DATA UNDER STUDY START
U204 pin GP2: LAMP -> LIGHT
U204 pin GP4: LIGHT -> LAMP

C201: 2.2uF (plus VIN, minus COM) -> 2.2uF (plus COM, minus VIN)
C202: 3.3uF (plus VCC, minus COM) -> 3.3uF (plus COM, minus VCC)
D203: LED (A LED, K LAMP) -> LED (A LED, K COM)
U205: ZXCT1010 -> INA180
DATA UNDER STUDY END
DATA UNDER STUDY START
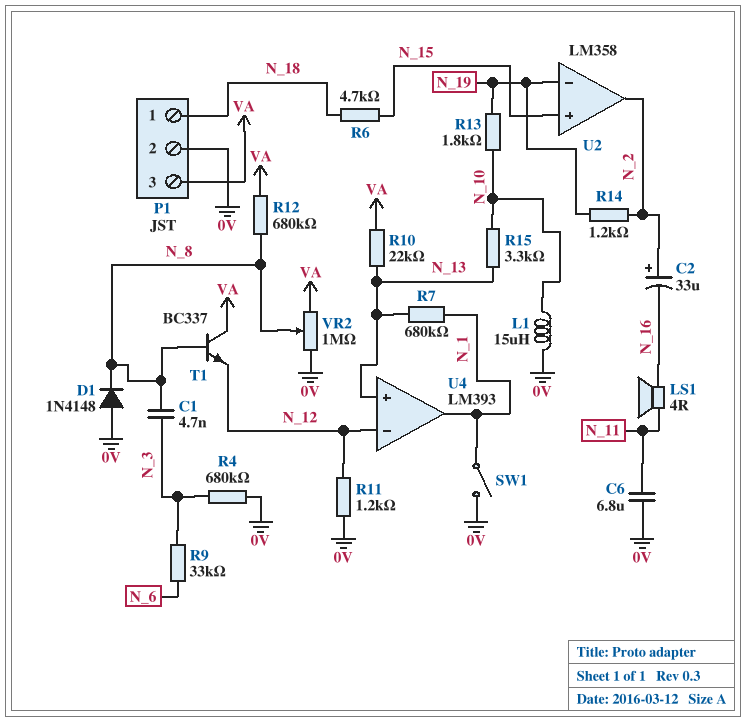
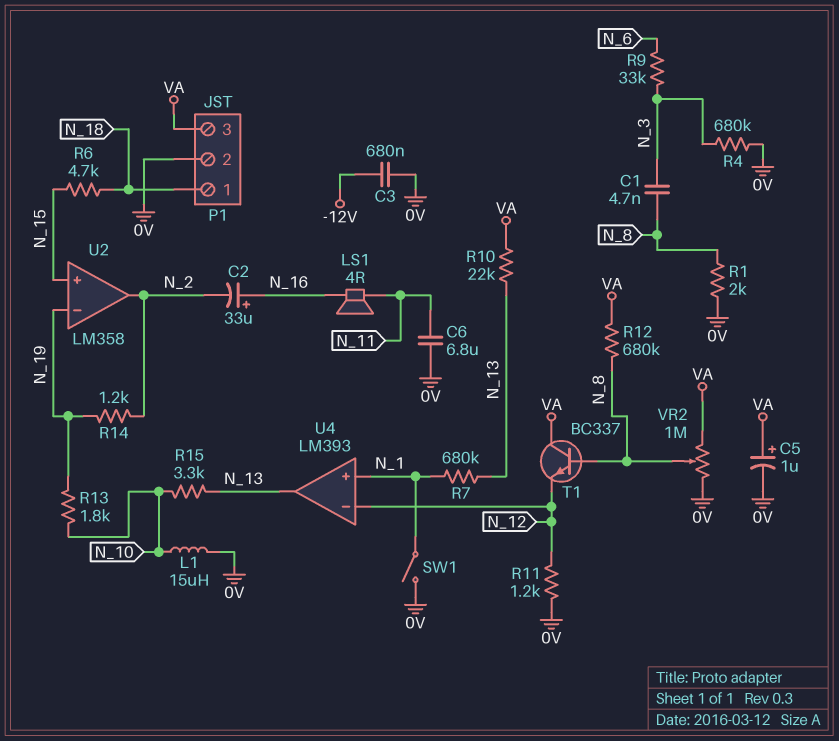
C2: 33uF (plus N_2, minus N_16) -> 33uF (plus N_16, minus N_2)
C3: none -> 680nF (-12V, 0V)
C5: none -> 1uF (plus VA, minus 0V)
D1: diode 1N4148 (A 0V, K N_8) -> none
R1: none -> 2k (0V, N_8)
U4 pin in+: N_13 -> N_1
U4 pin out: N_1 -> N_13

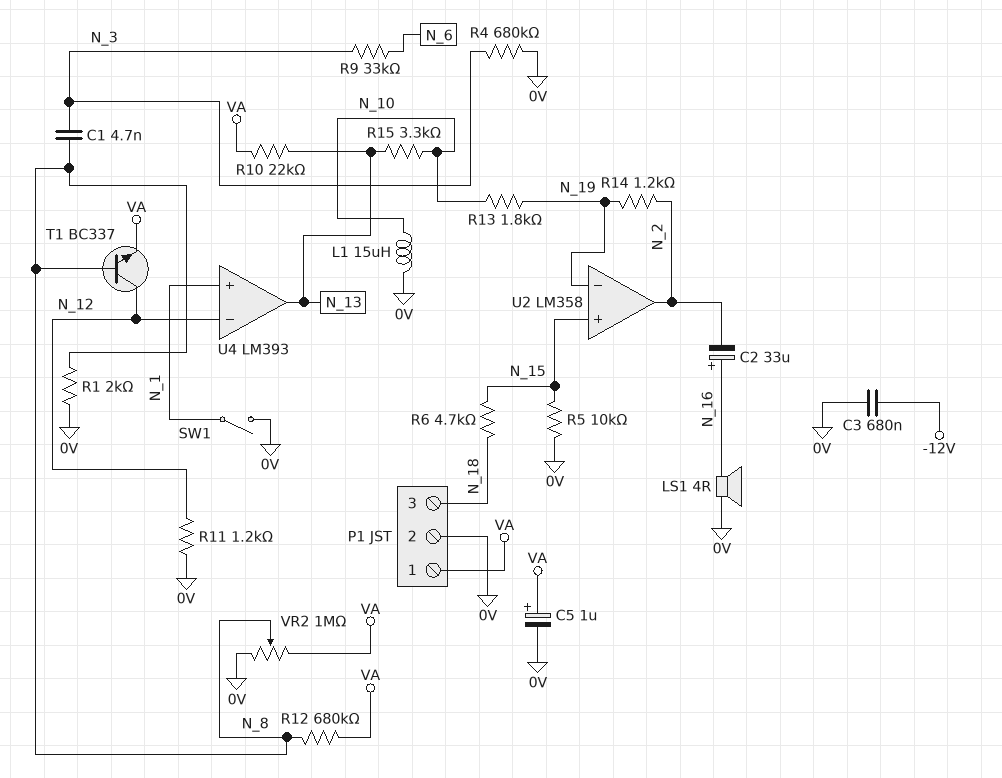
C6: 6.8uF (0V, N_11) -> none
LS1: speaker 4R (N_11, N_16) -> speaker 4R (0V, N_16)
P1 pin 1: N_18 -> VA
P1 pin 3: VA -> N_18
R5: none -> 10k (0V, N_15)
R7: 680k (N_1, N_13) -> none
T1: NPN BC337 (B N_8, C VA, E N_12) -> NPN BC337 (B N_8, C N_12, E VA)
DATA UNDER STUDY END
Go through the entries and copy every line that has "none".

#### [RESPONSE BELOW]
C3: none -> 680nF (-12V, 0V)
C5: none -> 1uF (plus VA, minus 0V)
D1: diode 1N4148 (A 0V, K N_8) -> none
R1: none -> 2k (0V, N_8)
C6: 6.8uF (0V, N_11) -> none
R5: none -> 10k (0V, N_15)
R7: 680k (N_1, N_13) -> none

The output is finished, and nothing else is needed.